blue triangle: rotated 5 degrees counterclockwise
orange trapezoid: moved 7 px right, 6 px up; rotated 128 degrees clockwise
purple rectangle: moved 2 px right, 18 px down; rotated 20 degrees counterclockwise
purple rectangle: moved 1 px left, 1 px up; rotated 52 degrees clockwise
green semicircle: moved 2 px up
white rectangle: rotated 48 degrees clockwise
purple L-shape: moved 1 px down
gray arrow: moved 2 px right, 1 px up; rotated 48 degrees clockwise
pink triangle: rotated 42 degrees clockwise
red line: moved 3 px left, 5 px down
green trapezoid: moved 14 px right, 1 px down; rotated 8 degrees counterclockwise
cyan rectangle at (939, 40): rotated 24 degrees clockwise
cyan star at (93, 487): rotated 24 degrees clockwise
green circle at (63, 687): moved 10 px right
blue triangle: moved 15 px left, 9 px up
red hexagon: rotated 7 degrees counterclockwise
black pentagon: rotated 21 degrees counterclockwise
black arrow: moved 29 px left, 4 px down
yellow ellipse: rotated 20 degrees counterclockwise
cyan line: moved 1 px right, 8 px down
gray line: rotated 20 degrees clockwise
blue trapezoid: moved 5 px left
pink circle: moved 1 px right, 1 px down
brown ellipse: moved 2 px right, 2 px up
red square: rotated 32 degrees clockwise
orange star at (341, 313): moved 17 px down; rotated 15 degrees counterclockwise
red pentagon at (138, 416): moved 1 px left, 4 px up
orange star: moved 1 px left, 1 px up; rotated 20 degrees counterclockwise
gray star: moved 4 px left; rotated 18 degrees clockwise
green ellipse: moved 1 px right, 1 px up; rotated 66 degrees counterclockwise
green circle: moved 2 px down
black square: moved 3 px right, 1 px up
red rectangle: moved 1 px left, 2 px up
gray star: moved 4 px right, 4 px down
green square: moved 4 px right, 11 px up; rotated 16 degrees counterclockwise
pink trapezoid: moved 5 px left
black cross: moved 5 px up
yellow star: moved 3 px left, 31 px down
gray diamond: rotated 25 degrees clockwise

------------------------------------

Take the line holding "cyan rectangle at" and the lines after it through the end of the entries. Retype them exactly and add nothing.

EXERCISE ANSWER >>
cyan rectangle at (939, 40): rotated 24 degrees clockwise
cyan star at (93, 487): rotated 24 degrees clockwise
green circle at (63, 687): moved 10 px right
blue triangle: moved 15 px left, 9 px up
red hexagon: rotated 7 degrees counterclockwise
black pentagon: rotated 21 degrees counterclockwise
black arrow: moved 29 px left, 4 px down
yellow ellipse: rotated 20 degrees counterclockwise
cyan line: moved 1 px right, 8 px down
gray line: rotated 20 degrees clockwise
blue trapezoid: moved 5 px left
pink circle: moved 1 px right, 1 px down
brown ellipse: moved 2 px right, 2 px up
red square: rotated 32 degrees clockwise
orange star at (341, 313): moved 17 px down; rotated 15 degrees counterclockwise
red pentagon at (138, 416): moved 1 px left, 4 px up
orange star: moved 1 px left, 1 px up; rotated 20 degrees counterclockwise
gray star: moved 4 px left; rotated 18 degrees clockwise
green ellipse: moved 1 px right, 1 px up; rotated 66 degrees counterclockwise
green circle: moved 2 px down
black square: moved 3 px right, 1 px up
red rectangle: moved 1 px left, 2 px up
gray star: moved 4 px right, 4 px down
green square: moved 4 px right, 11 px up; rotated 16 degrees counterclockwise
pink trapezoid: moved 5 px left
black cross: moved 5 px up
yellow star: moved 3 px left, 31 px down
gray diamond: rotated 25 degrees clockwise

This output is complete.